Data supplied below:

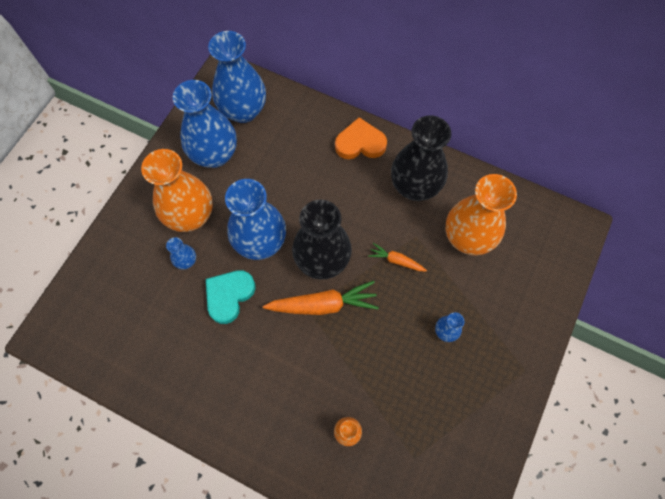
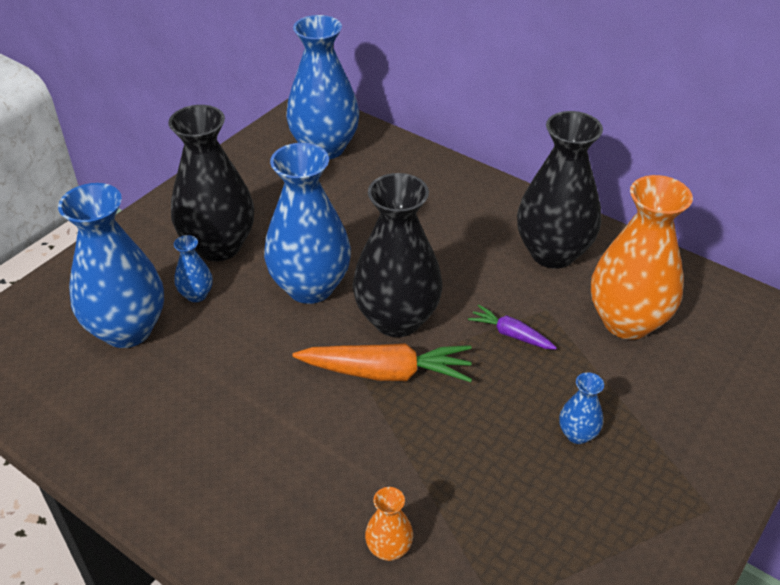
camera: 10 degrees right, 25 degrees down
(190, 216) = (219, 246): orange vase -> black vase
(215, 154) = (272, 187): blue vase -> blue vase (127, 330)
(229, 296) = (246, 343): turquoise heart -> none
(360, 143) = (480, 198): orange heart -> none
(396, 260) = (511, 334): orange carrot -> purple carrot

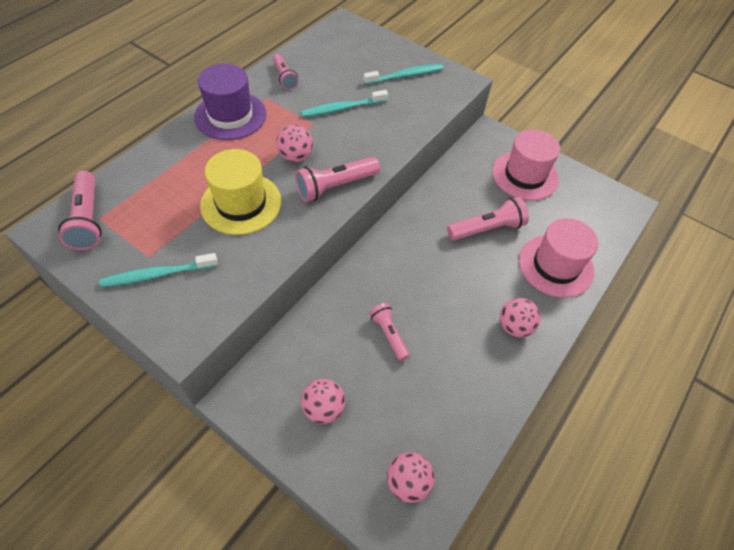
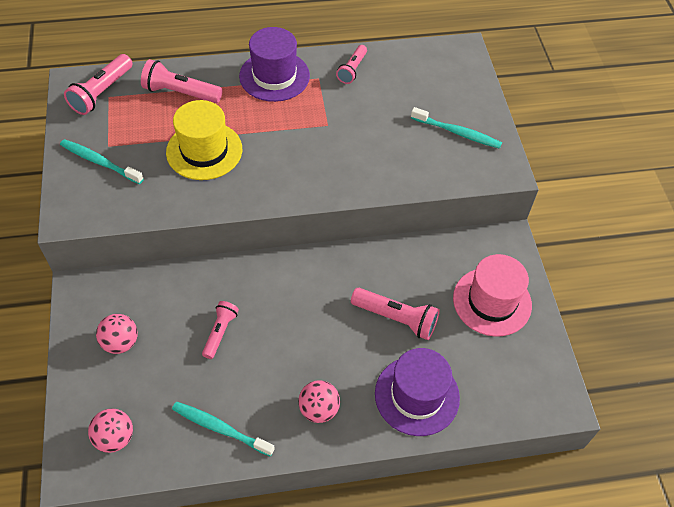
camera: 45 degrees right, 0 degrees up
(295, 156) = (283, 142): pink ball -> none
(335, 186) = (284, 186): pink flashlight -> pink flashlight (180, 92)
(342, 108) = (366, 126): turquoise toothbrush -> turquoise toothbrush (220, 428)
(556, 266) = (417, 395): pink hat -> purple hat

End of Data supplied.

What you return must match, line for line, the data from the line containing "(335, 186) = (284, 186): pink" to its end, both ends included.

(335, 186) = (284, 186): pink flashlight -> pink flashlight (180, 92)
(342, 108) = (366, 126): turquoise toothbrush -> turquoise toothbrush (220, 428)
(556, 266) = (417, 395): pink hat -> purple hat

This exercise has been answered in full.